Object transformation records
• • •
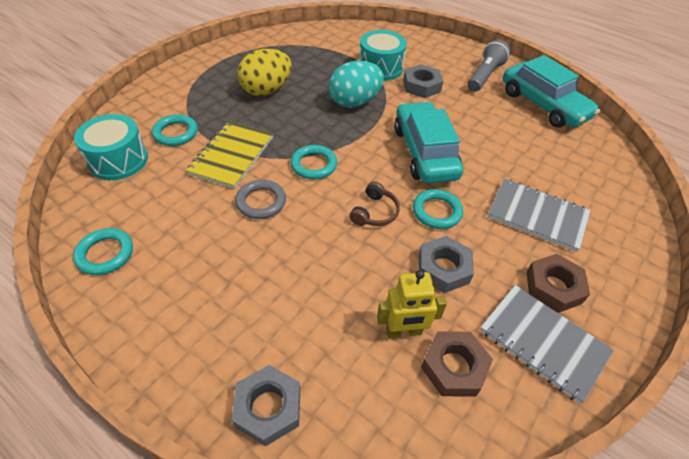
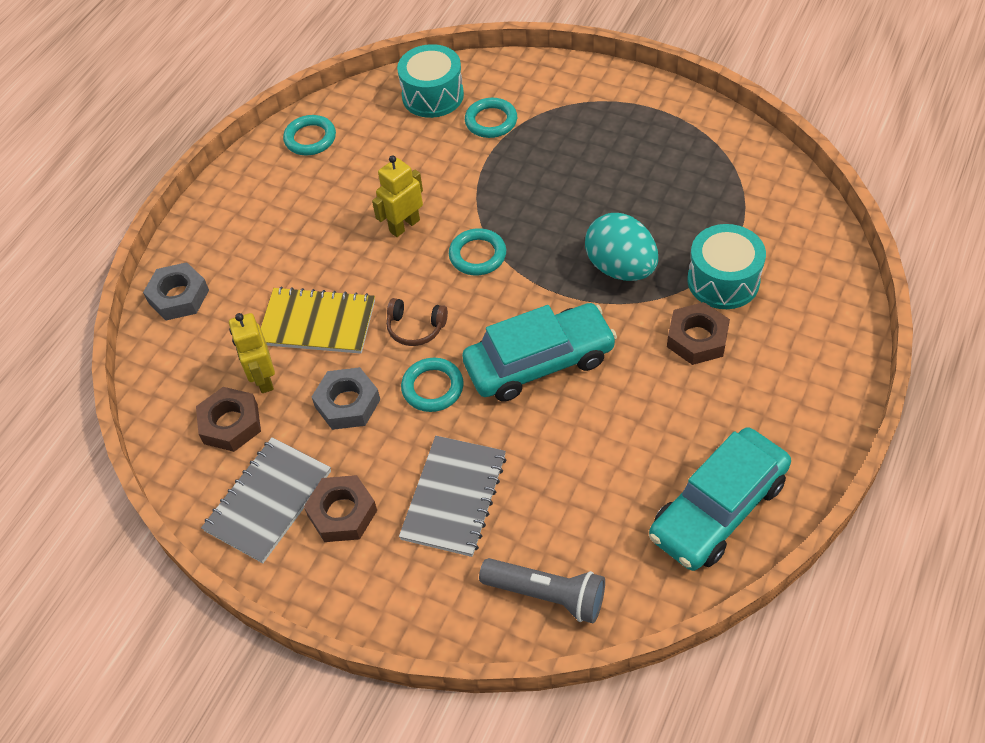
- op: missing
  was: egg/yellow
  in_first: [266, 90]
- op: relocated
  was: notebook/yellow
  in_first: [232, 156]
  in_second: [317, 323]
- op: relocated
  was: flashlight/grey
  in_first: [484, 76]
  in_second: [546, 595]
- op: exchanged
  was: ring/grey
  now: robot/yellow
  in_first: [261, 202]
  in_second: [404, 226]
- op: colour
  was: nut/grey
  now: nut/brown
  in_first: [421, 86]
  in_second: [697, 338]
• • •
- _WORK REQUIRED_
For each line of the entries that contains the word "yellow", make a copy.

- _OUTPUT BELOW_
  was: egg/yellow
  was: notebook/yellow
  now: robot/yellow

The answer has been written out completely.